EXERCISE DETAILS:
Go through the material underneath and show every line where the string "AGND" occurs.

(RECORDS SHOWN Opens)

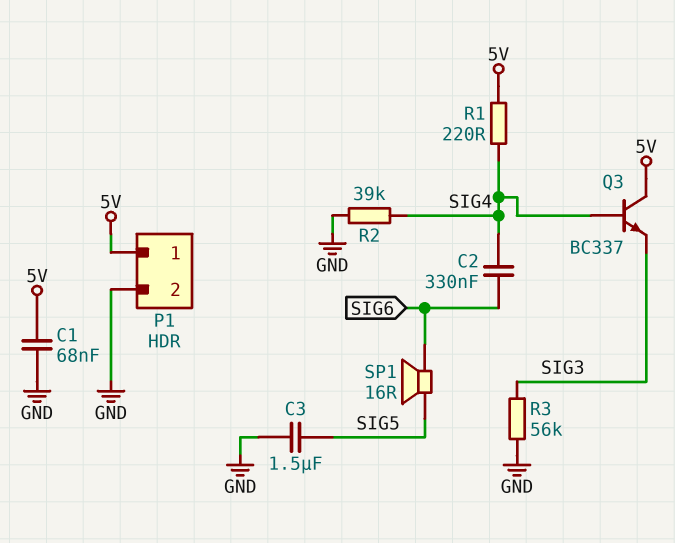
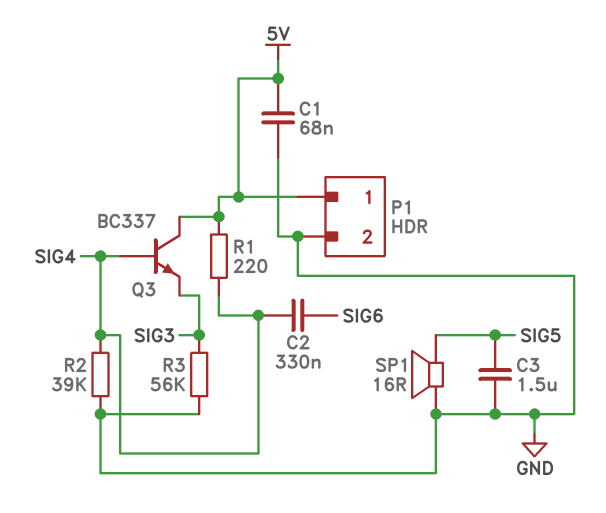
SP1: speaker 16R (SIG5, SIG6) -> speaker 16R (GND, SIG5)

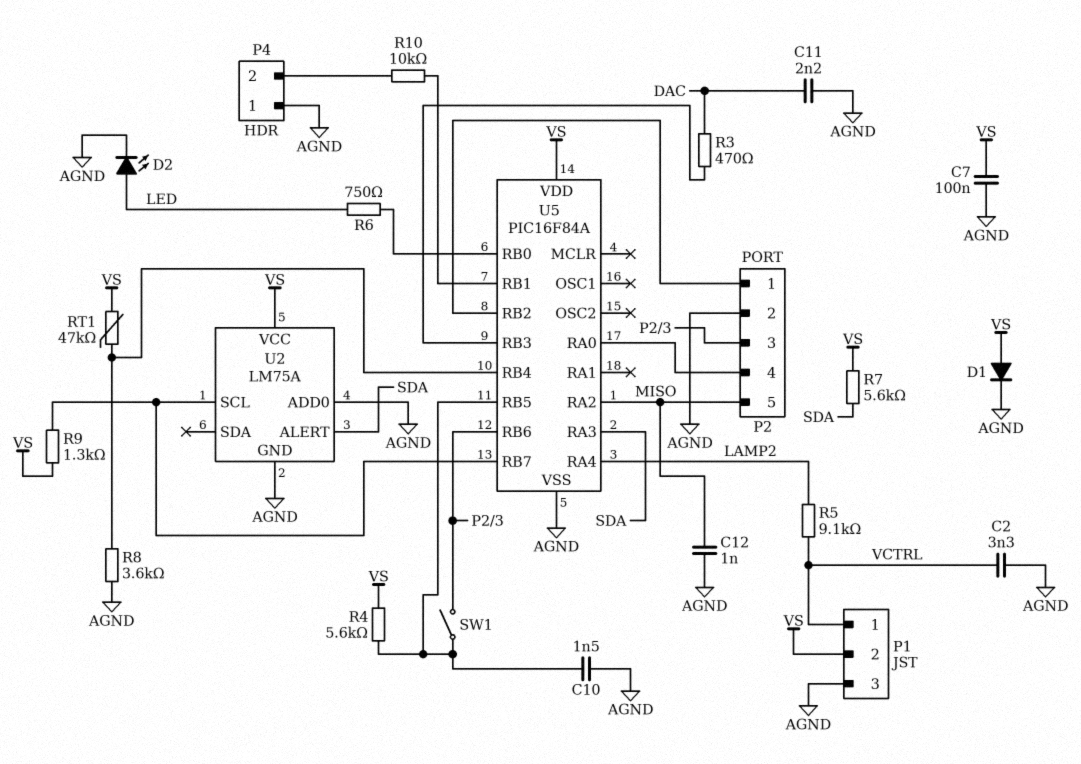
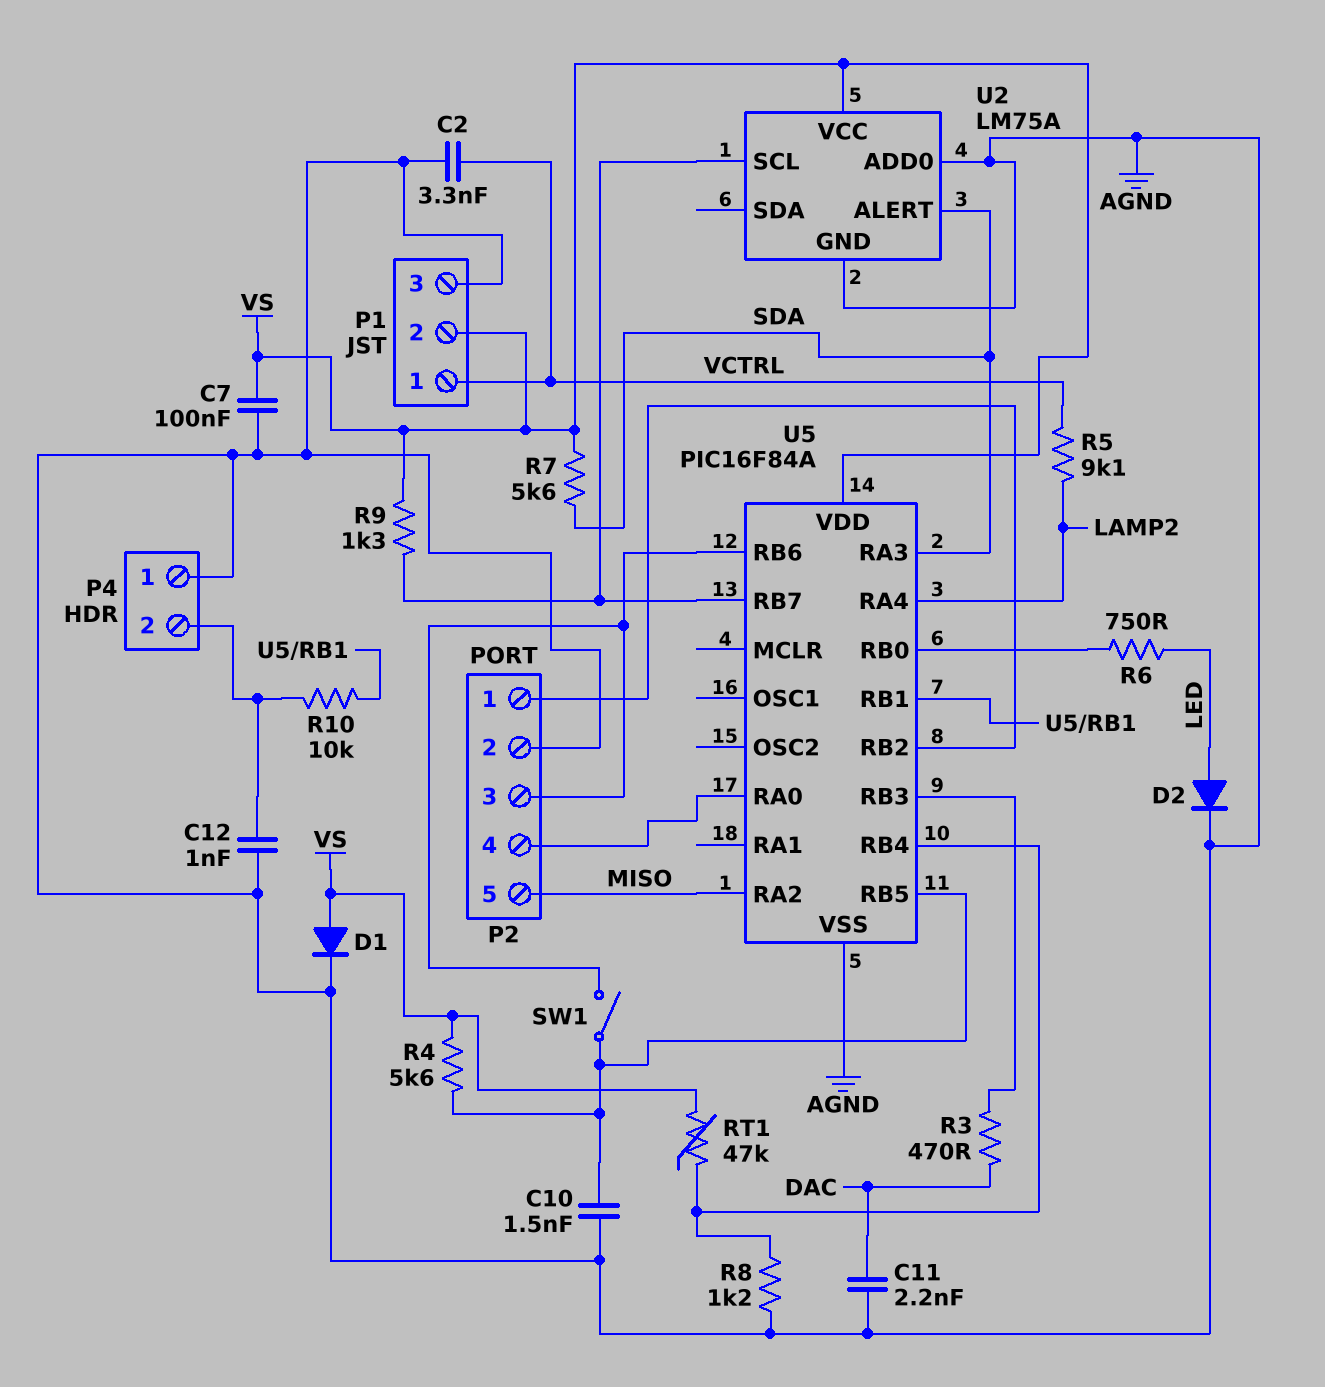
C12: 1nF (AGND, MISO) -> 1nF (AGND, P4/2)
D2: LED (A LED, K AGND) -> diode (A LED, K AGND)
R8: 3.6k (AGND, U5/RB4) -> 1.2k (AGND, U5/RB4)

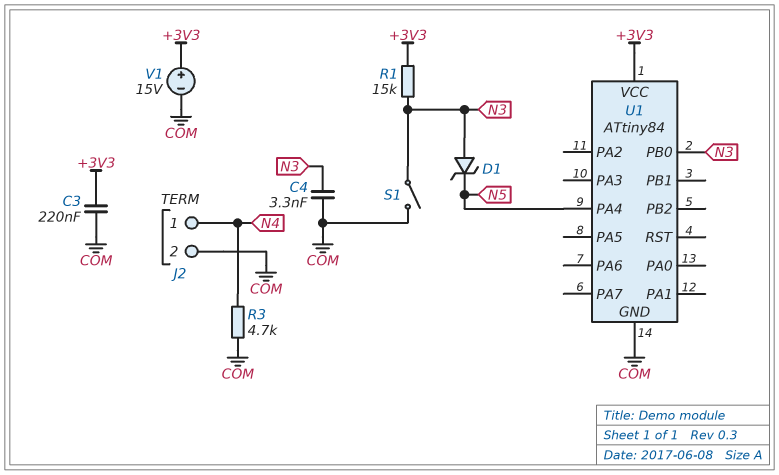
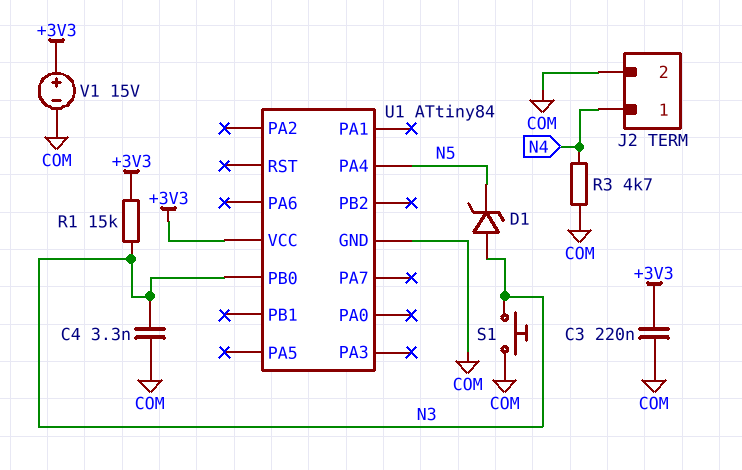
S1: switch (COM, N3) -> button (COM, N3)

(RECORDS SHOWN Closes)

TASK RESULT:
C12: 1nF (AGND, MISO) -> 1nF (AGND, P4/2)
D2: LED (A LED, K AGND) -> diode (A LED, K AGND)
R8: 3.6k (AGND, U5/RB4) -> 1.2k (AGND, U5/RB4)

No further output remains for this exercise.